## [Exercise directions]
The data below contains pictures, which are to be skipped; the lines starting at the line with "KEYS2: TTP224 -> 4x1" and ending at the line with "KEYS2 pin K2: D22 -> D34" are to be output exactly, both ends included.

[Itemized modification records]
* * * * * * * * *

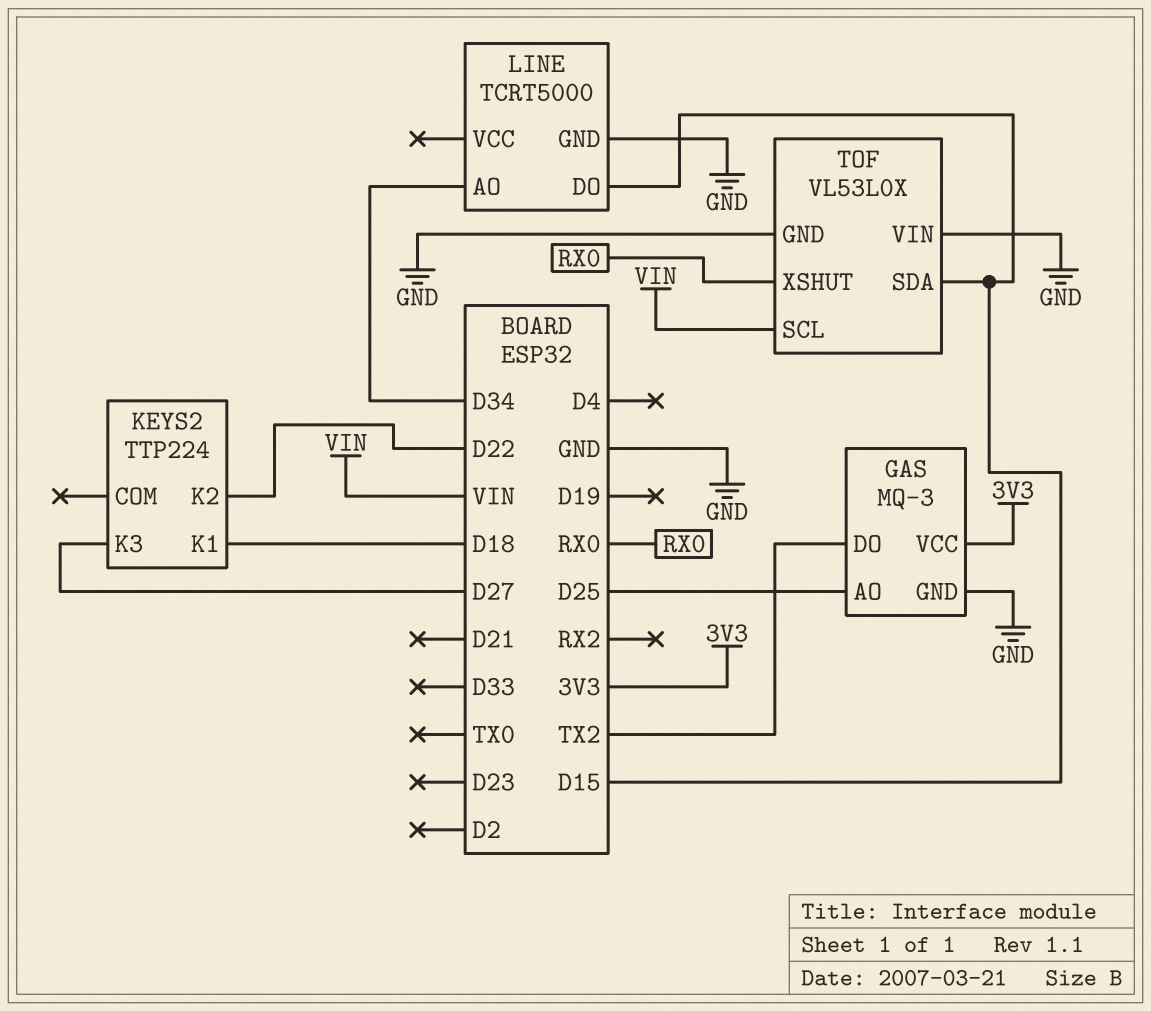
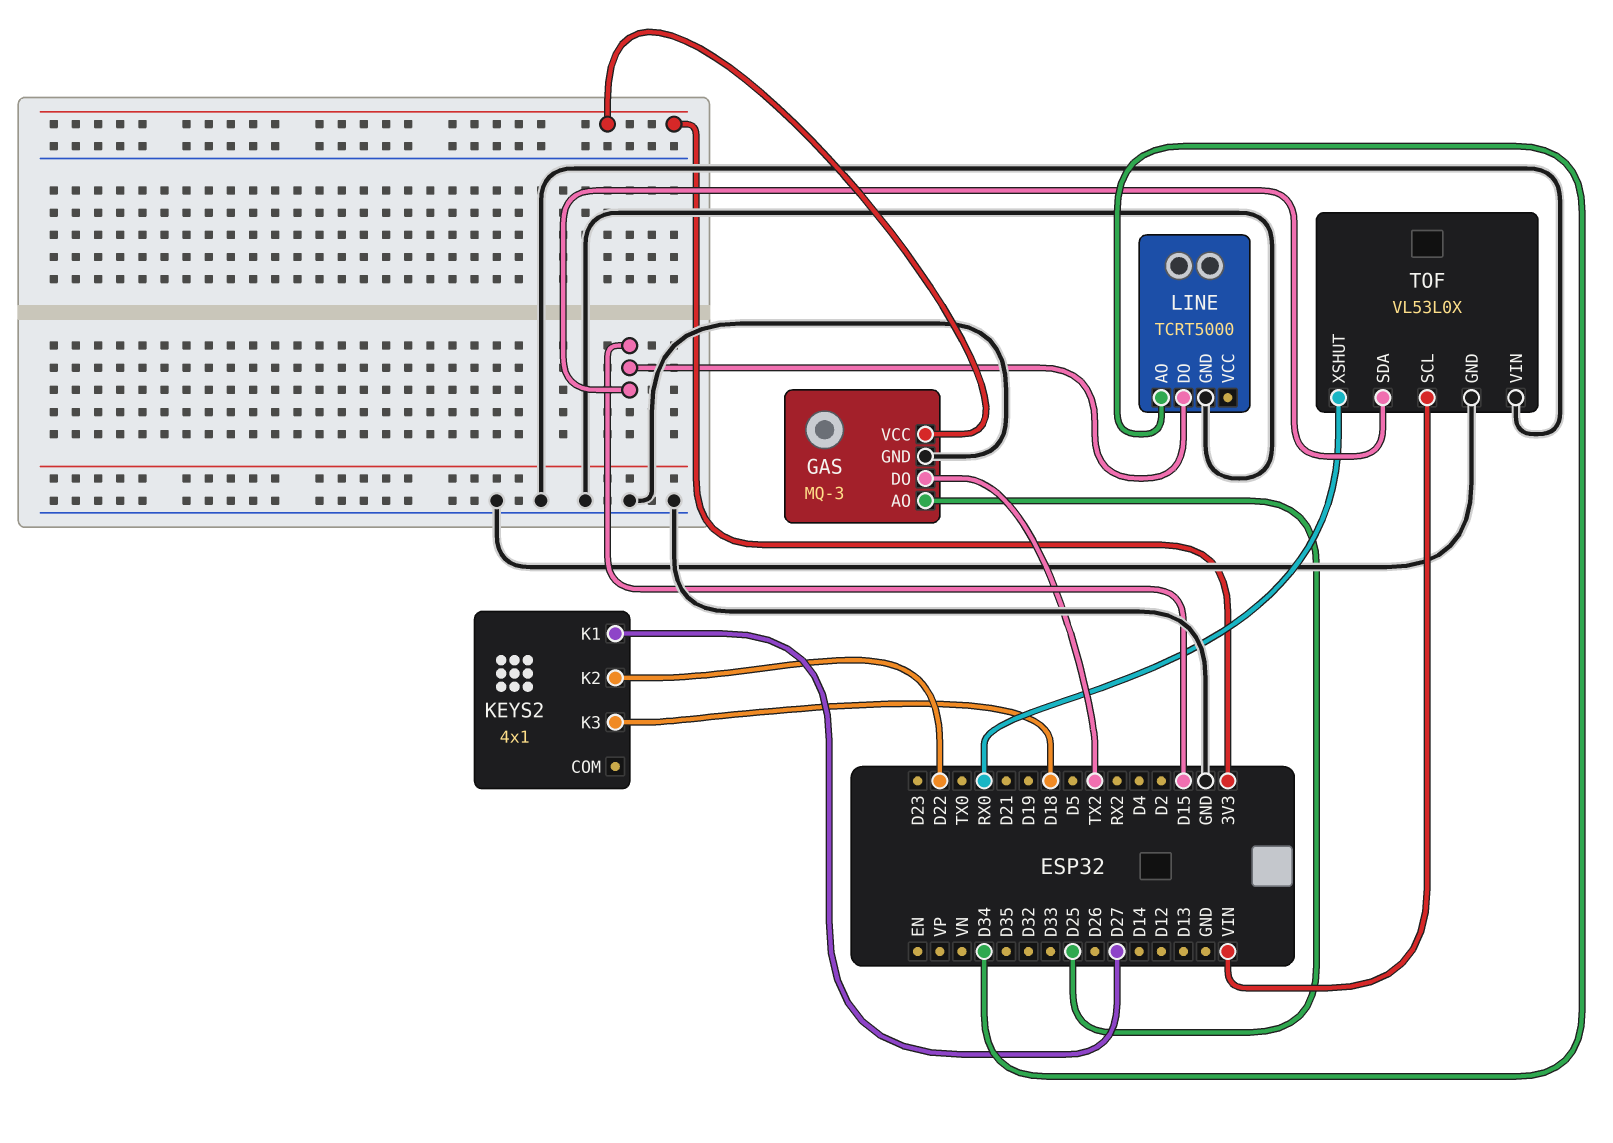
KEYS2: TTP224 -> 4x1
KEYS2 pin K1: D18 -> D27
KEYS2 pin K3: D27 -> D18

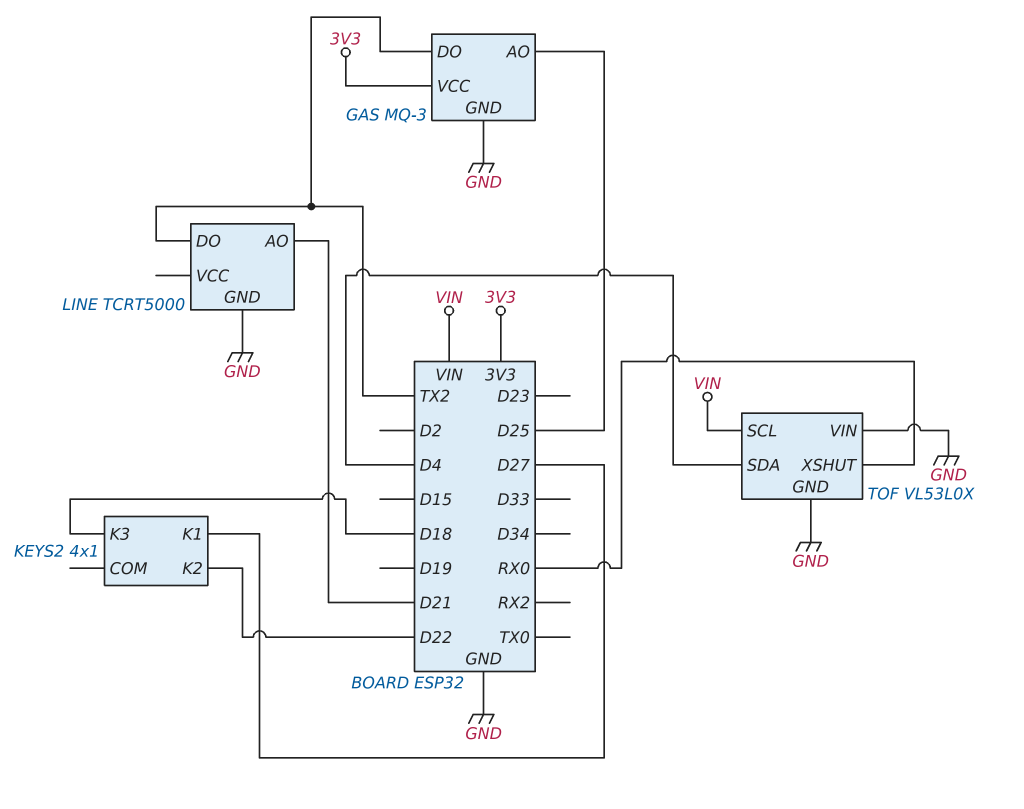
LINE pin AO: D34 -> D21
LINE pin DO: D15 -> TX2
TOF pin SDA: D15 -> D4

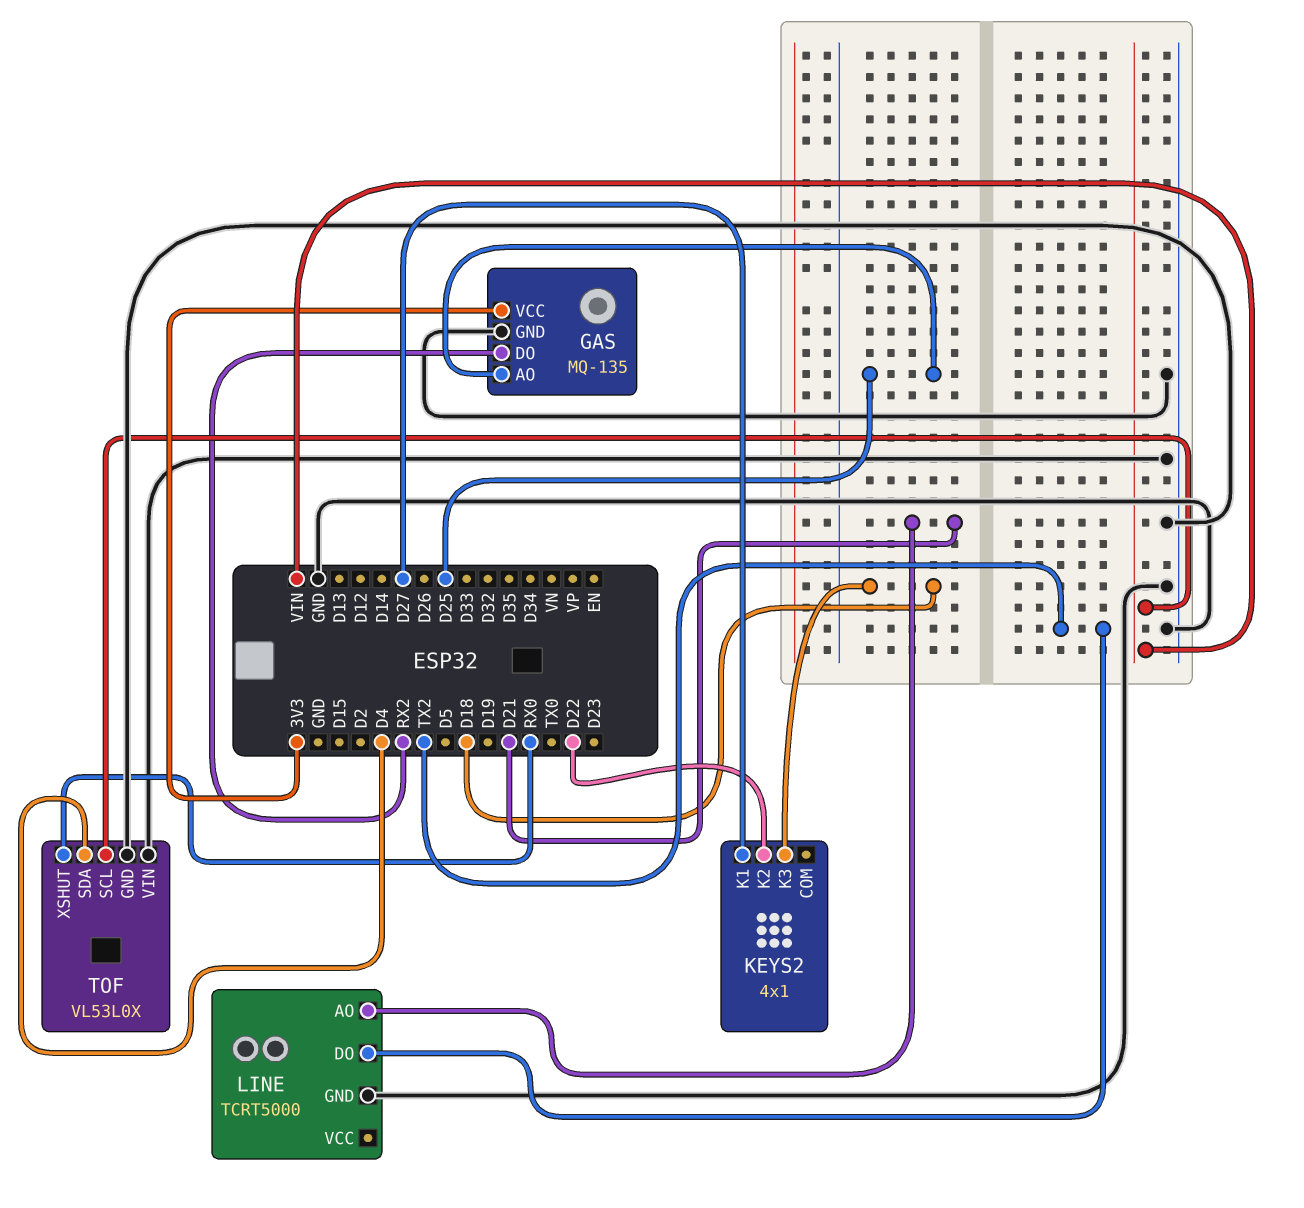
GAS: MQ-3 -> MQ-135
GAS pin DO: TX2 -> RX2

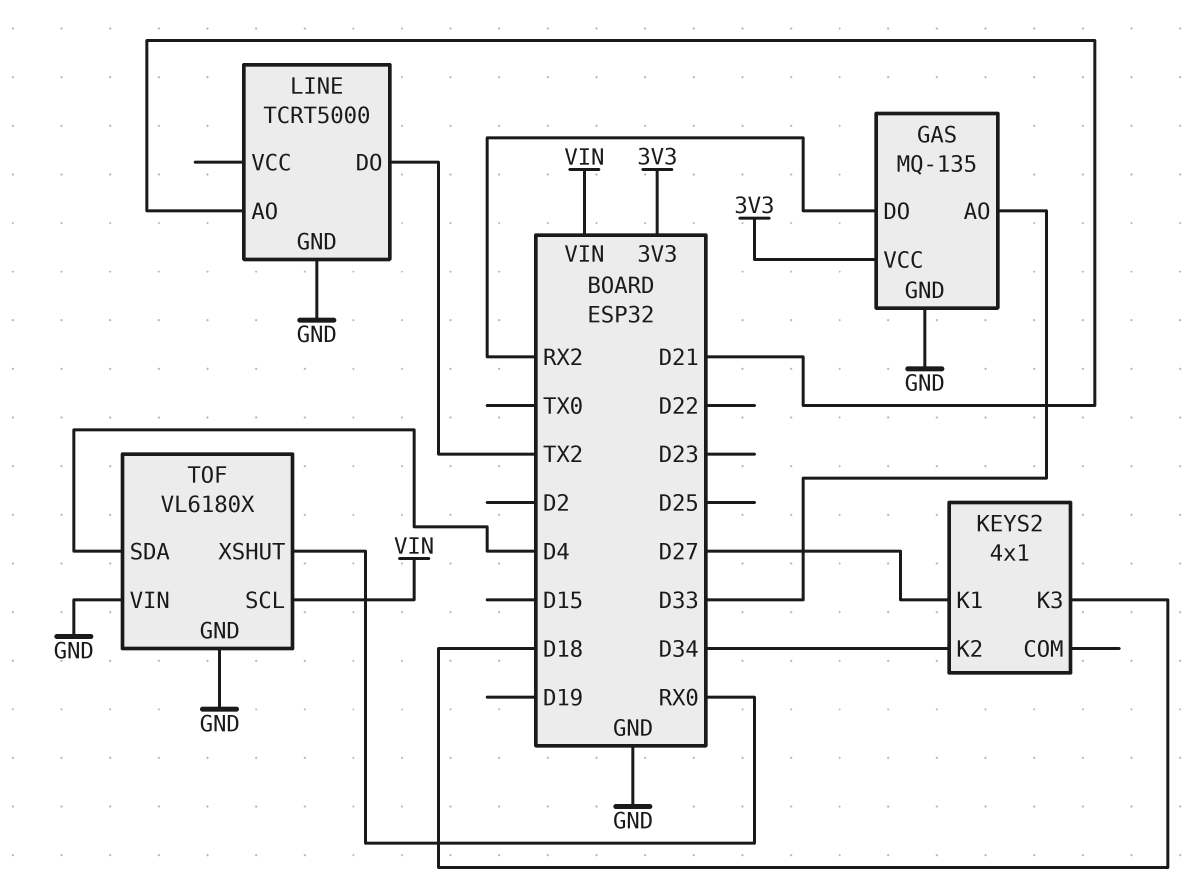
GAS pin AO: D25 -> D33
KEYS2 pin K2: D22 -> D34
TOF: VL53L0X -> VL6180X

* * * * * * * * *

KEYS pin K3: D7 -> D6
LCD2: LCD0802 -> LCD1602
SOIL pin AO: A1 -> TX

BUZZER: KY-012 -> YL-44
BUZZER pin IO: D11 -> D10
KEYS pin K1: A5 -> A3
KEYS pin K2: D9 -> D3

* * * * * * * * *

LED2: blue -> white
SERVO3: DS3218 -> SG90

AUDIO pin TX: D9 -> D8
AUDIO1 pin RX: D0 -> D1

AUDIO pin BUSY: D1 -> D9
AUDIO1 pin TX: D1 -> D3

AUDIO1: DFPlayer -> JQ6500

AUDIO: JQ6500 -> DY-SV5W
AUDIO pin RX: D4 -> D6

* * * * * * * * *

## [Response area]
KEYS2: TTP224 -> 4x1
KEYS2 pin K1: D18 -> D27
KEYS2 pin K3: D27 -> D18

LINE pin AO: D34 -> D21
LINE pin DO: D15 -> TX2
TOF pin SDA: D15 -> D4

GAS: MQ-3 -> MQ-135
GAS pin DO: TX2 -> RX2

GAS pin AO: D25 -> D33
KEYS2 pin K2: D22 -> D34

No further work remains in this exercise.